**To do**
Every line in the records below with the string "brick" is to be copied out.

**Excerpted records**
______
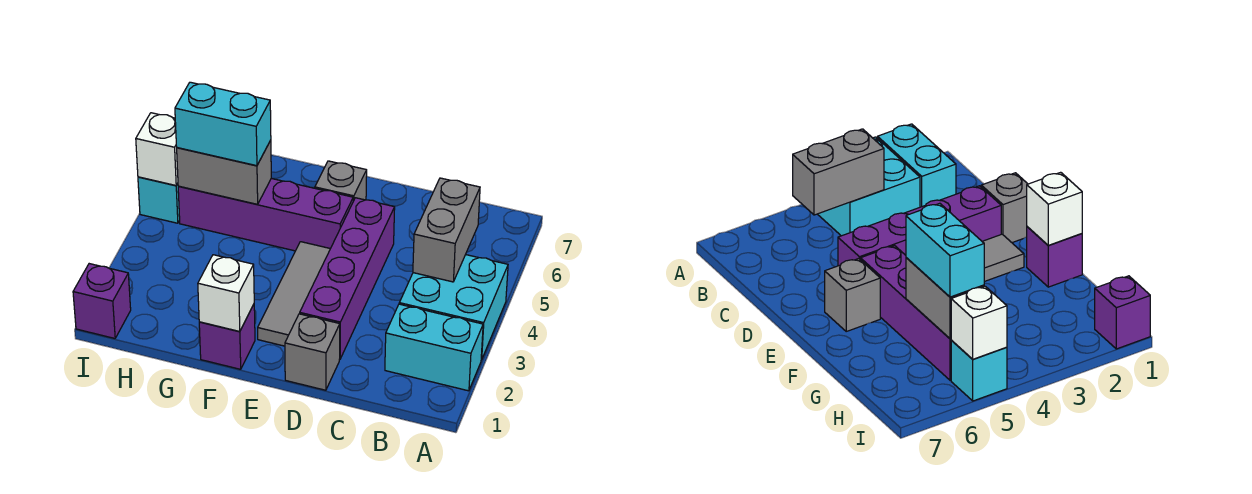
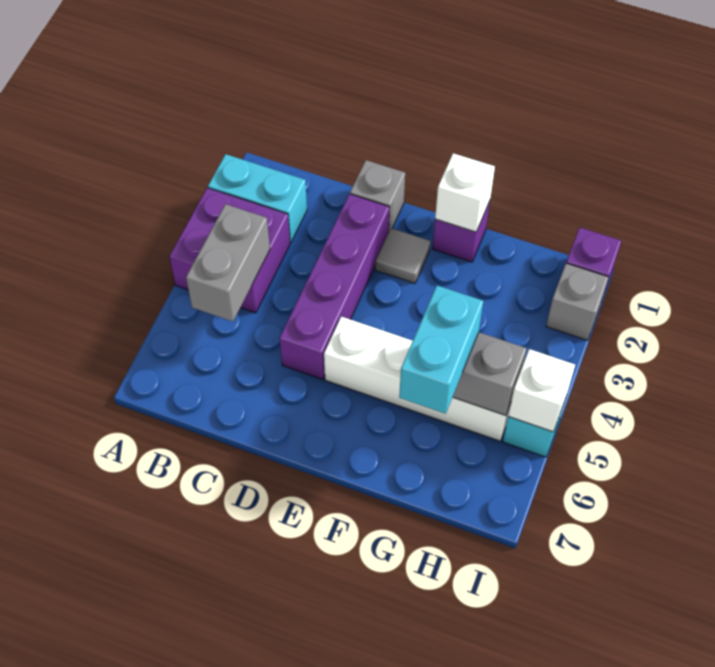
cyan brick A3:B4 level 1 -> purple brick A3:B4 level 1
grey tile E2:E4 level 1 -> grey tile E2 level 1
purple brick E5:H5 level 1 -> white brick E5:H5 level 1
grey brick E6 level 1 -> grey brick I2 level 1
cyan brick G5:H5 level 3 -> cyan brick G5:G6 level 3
______
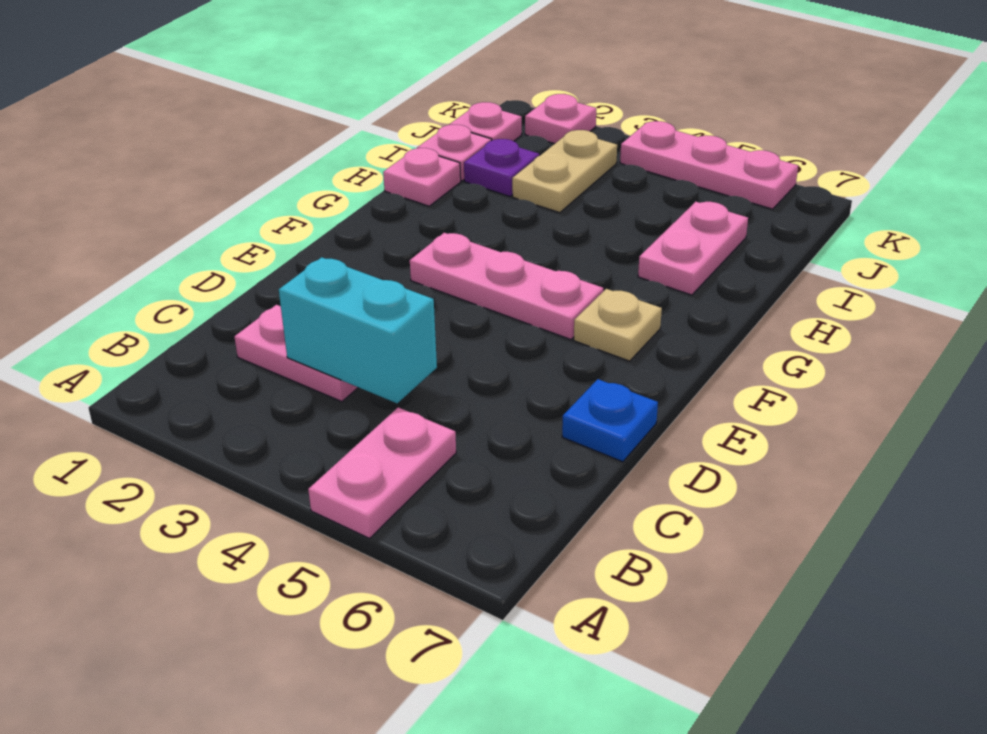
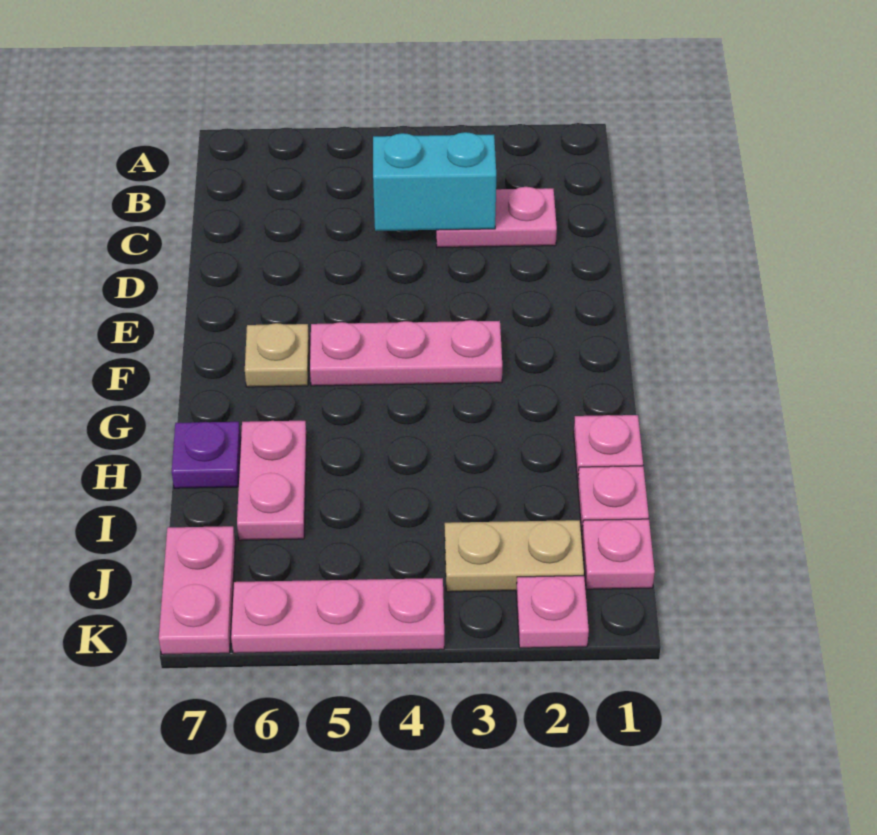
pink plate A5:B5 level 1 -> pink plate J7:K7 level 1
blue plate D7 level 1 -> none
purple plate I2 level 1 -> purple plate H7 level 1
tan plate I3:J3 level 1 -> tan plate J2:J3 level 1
______
**Answer to this problem**
cyan brick A3:B4 level 1 -> purple brick A3:B4 level 1
purple brick E5:H5 level 1 -> white brick E5:H5 level 1
grey brick E6 level 1 -> grey brick I2 level 1
cyan brick G5:H5 level 3 -> cyan brick G5:G6 level 3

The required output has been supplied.